# [Assignment]
With the pictures set aside, reproduce each entry precisely as it reads.

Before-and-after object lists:

━━━━━━━━━━━━━━━━━━━━━━━━━━━━━━

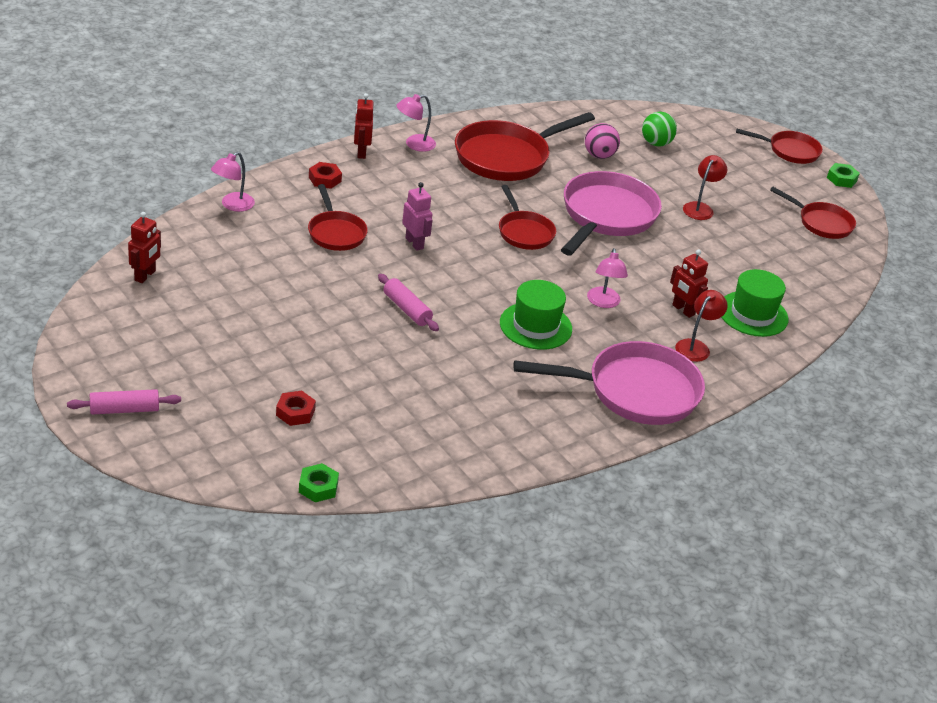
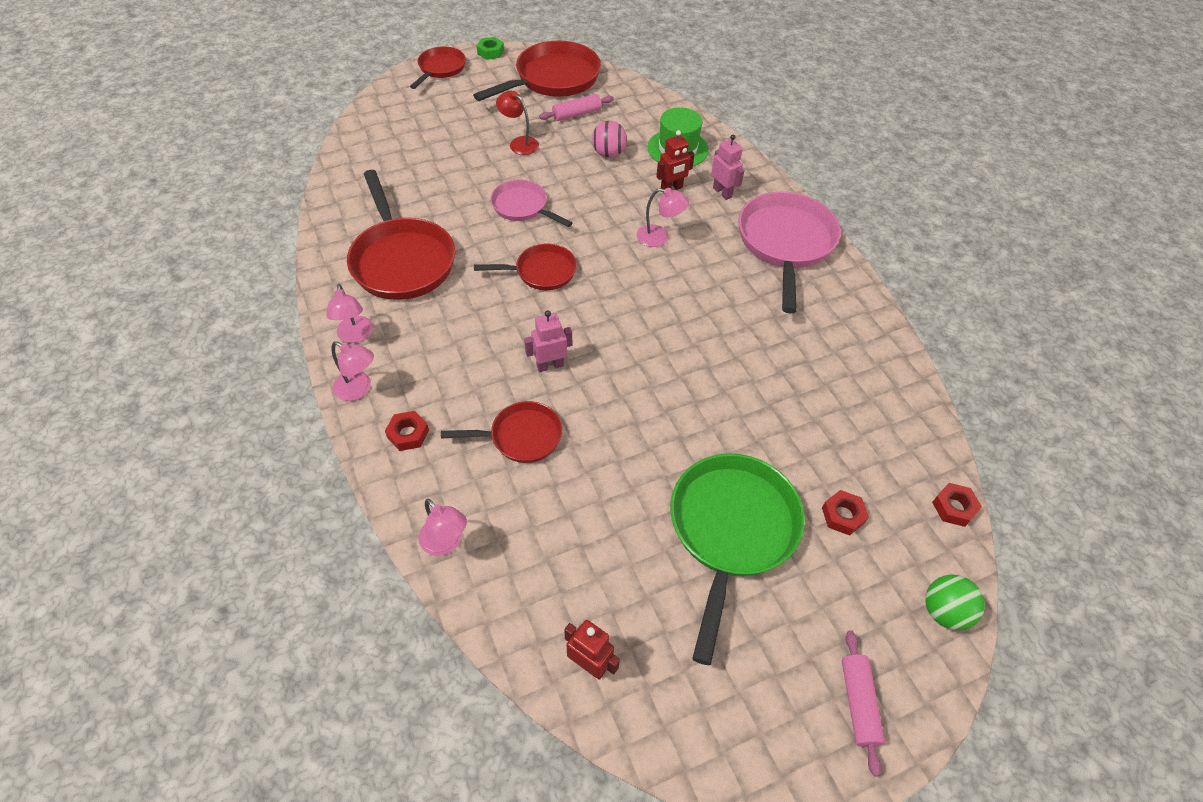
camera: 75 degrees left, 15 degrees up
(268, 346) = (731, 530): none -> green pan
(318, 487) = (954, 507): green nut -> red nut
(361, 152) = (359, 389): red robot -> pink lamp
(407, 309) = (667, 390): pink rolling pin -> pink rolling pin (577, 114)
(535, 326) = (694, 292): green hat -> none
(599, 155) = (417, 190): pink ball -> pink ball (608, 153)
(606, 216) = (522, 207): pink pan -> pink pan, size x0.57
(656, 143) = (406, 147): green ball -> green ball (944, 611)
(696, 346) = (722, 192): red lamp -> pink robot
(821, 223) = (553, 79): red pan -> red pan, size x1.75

━━━━━━━━━━━━━━━━━━━━━━━━━━━━━━

# [Exercise solution]
camera: 75 degrees left, 15 degrees up
(268, 346) = (731, 530): none -> green pan
(318, 487) = (954, 507): green nut -> red nut
(361, 152) = (359, 389): red robot -> pink lamp
(407, 309) = (667, 390): pink rolling pin -> pink rolling pin (577, 114)
(535, 326) = (694, 292): green hat -> none
(599, 155) = (417, 190): pink ball -> pink ball (608, 153)
(606, 216) = (522, 207): pink pan -> pink pan, size x0.57
(656, 143) = (406, 147): green ball -> green ball (944, 611)
(696, 346) = (722, 192): red lamp -> pink robot
(821, 223) = (553, 79): red pan -> red pan, size x1.75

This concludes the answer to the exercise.